» **WHAT YOU NEED TO DO**:
Needed from the data below: every line from the one with "recoloured | Hammer/braun" up to and including the one with "degrees counterclockwise |", repeated exactly and with nothing else.

____ THE DATA

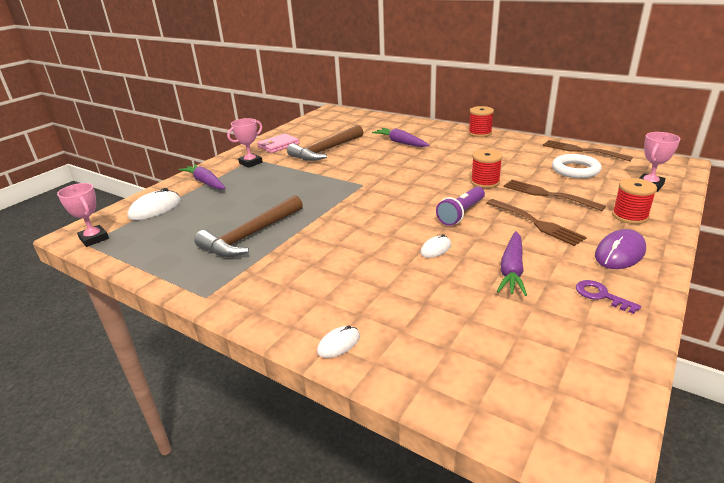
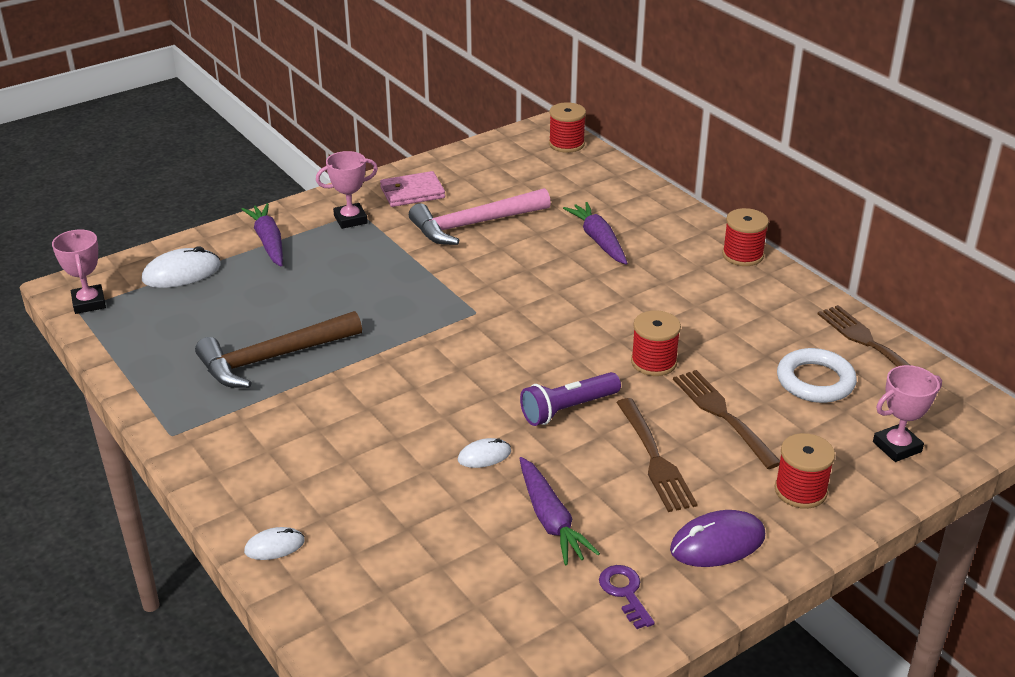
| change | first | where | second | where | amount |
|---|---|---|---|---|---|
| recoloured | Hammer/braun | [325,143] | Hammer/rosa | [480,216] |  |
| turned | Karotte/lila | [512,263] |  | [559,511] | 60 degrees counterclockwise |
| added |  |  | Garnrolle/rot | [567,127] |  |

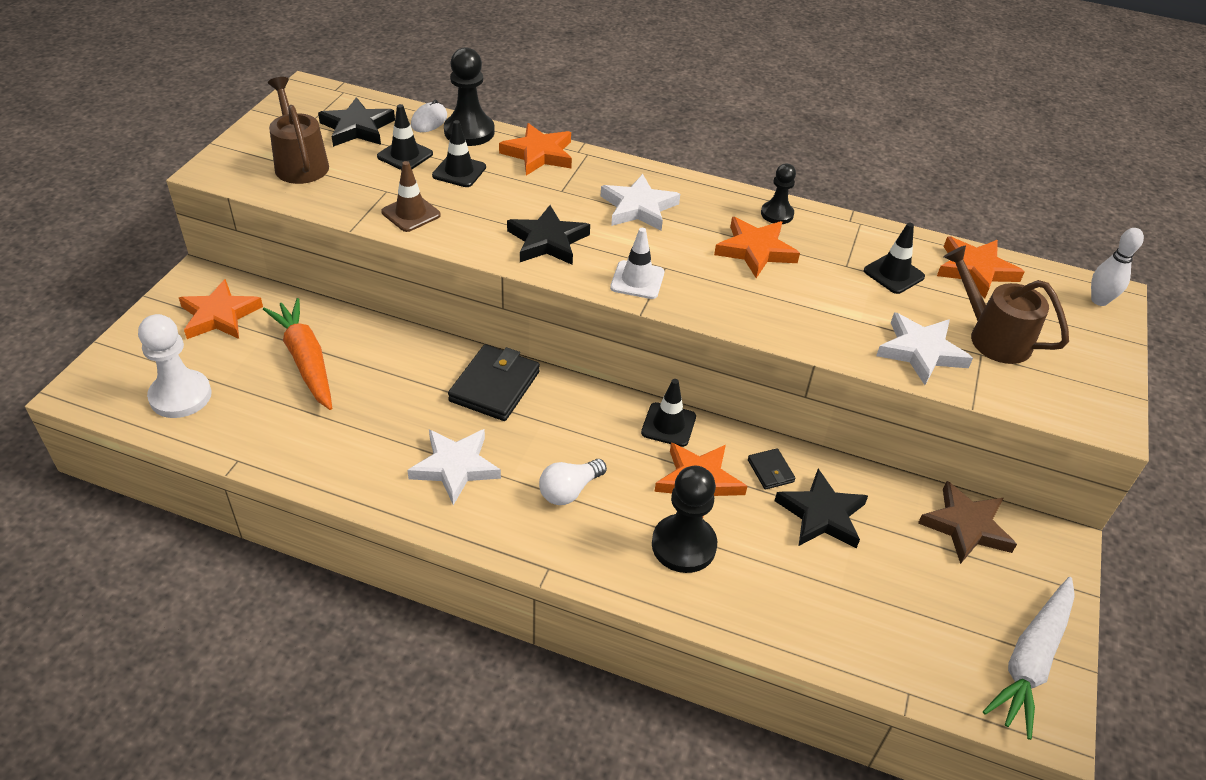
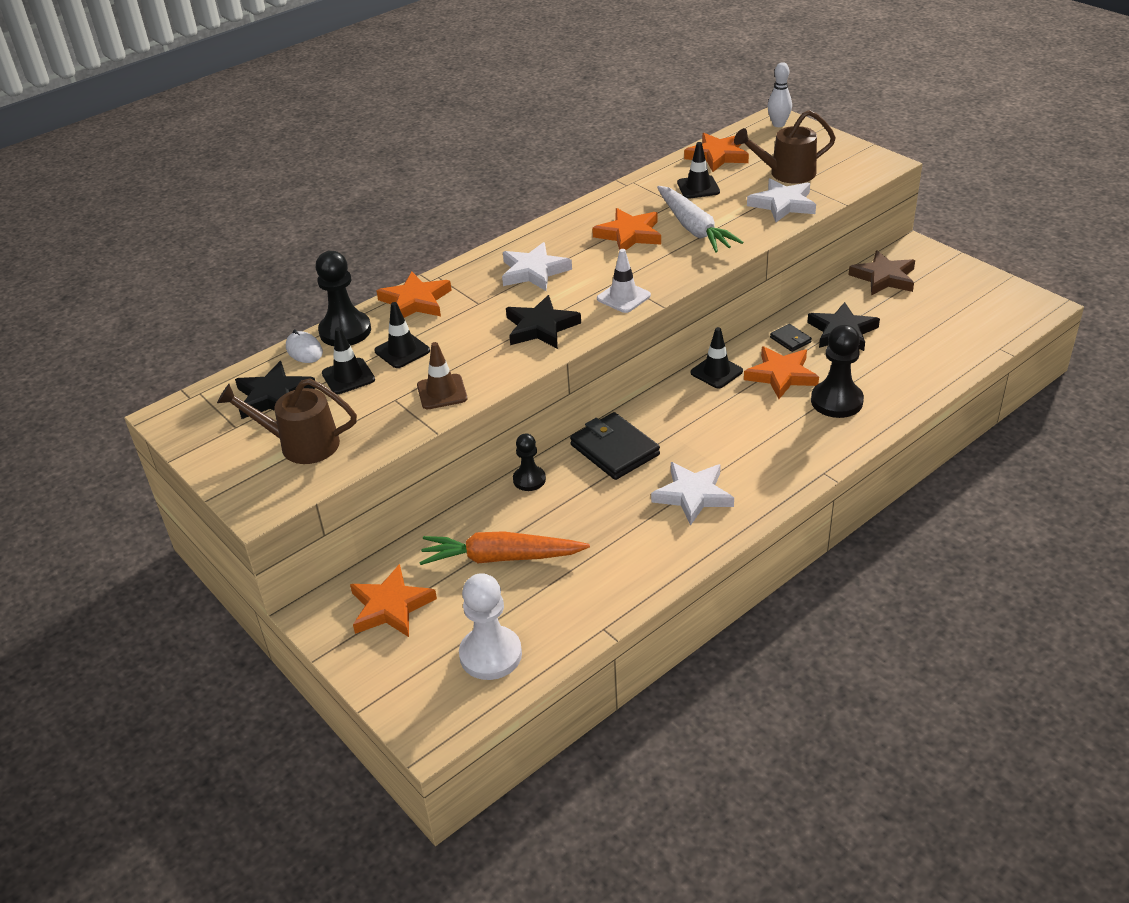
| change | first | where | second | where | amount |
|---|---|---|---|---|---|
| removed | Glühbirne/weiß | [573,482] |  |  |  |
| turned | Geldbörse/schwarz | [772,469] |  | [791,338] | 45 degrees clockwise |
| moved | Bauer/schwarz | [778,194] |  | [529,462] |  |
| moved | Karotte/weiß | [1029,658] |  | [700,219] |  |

________
____ THE DATA

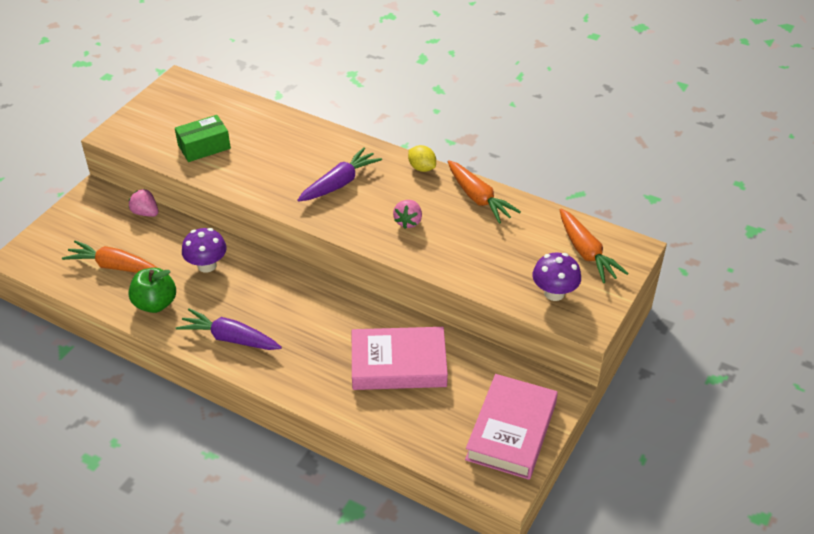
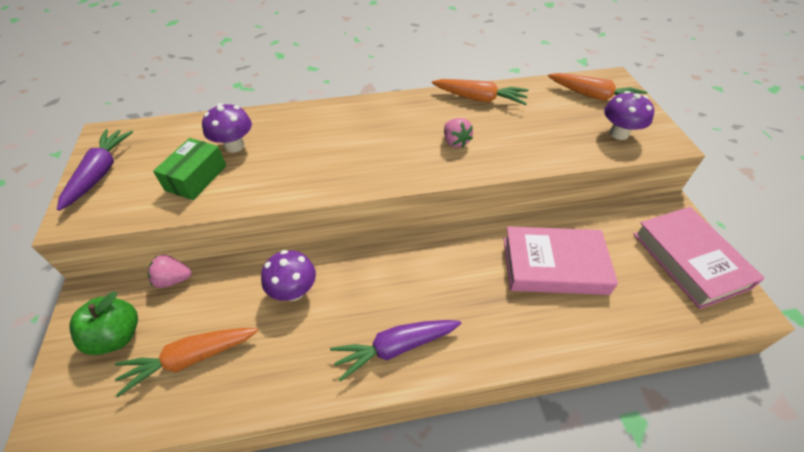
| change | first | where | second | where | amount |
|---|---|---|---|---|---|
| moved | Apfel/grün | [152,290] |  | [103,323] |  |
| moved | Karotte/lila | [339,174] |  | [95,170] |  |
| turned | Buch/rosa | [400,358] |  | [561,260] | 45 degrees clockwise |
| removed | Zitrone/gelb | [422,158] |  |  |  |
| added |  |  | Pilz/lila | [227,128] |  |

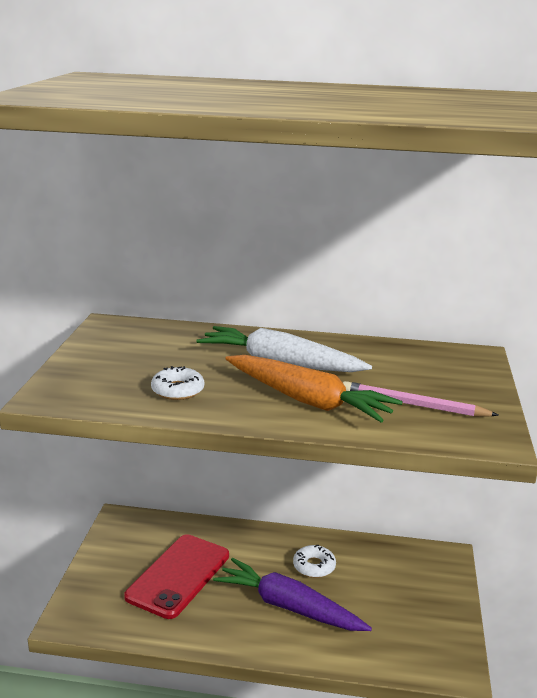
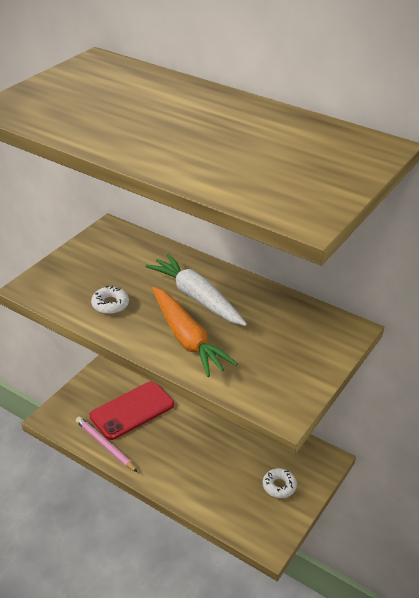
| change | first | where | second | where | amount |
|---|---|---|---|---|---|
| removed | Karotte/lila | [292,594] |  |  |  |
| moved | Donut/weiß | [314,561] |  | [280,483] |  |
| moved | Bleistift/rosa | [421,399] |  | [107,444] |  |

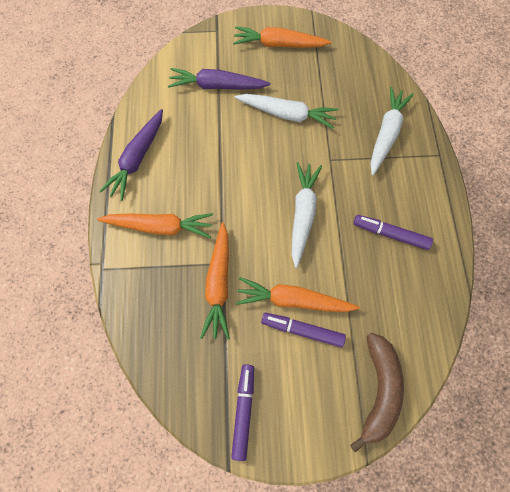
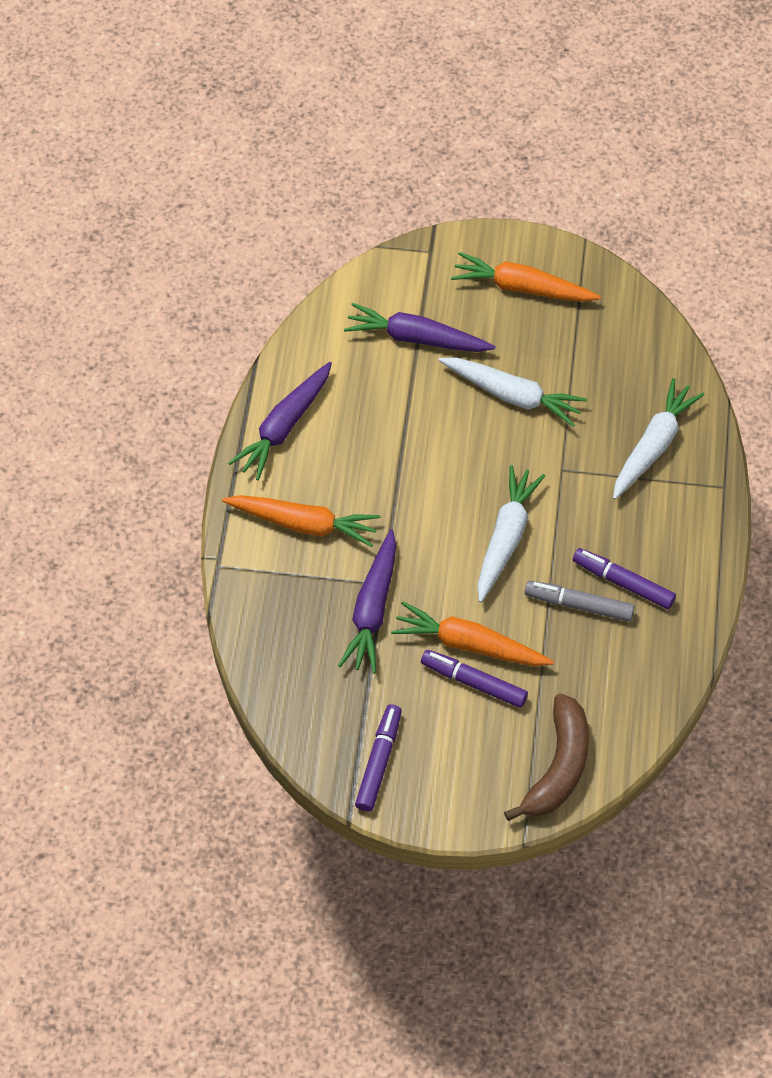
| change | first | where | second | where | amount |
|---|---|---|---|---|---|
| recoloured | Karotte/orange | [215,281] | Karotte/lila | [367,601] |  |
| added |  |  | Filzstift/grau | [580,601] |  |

________

» **WRITTEN RESPONSE**:
| recoloured | Hammer/braun | [325,143] | Hammer/rosa | [480,216] |  |
| turned | Karotte/lila | [512,263] |  | [559,511] | 60 degrees counterclockwise |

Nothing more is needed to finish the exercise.